▶ Task goal: In your reply, print every line of the listing exactly and omit all images.

▶ Source material:
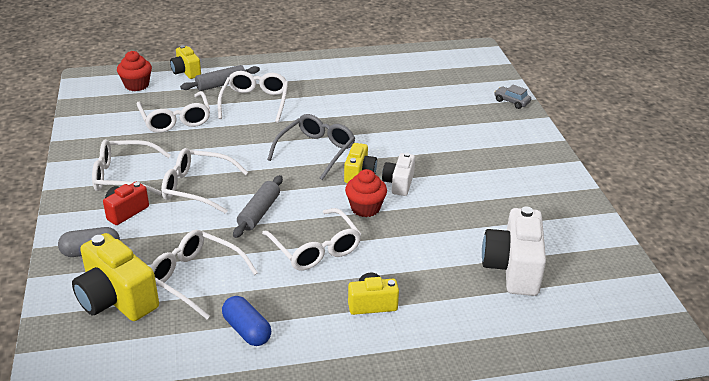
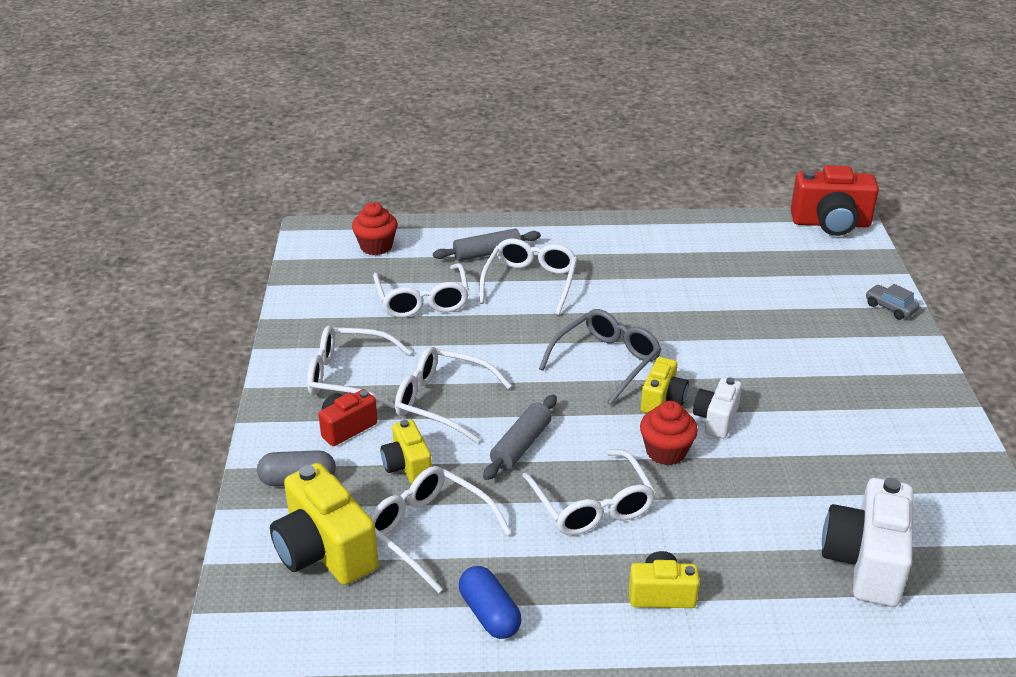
camera: 10 degrees right, 0 degrees up
(186, 72) = (442, 232): yellow camera -> yellow camera (407, 466)
(465, 50) = (830, 223): none -> red camera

▶ Result below:
camera: 10 degrees right, 0 degrees up
(186, 72) = (442, 232): yellow camera -> yellow camera (407, 466)
(465, 50) = (830, 223): none -> red camera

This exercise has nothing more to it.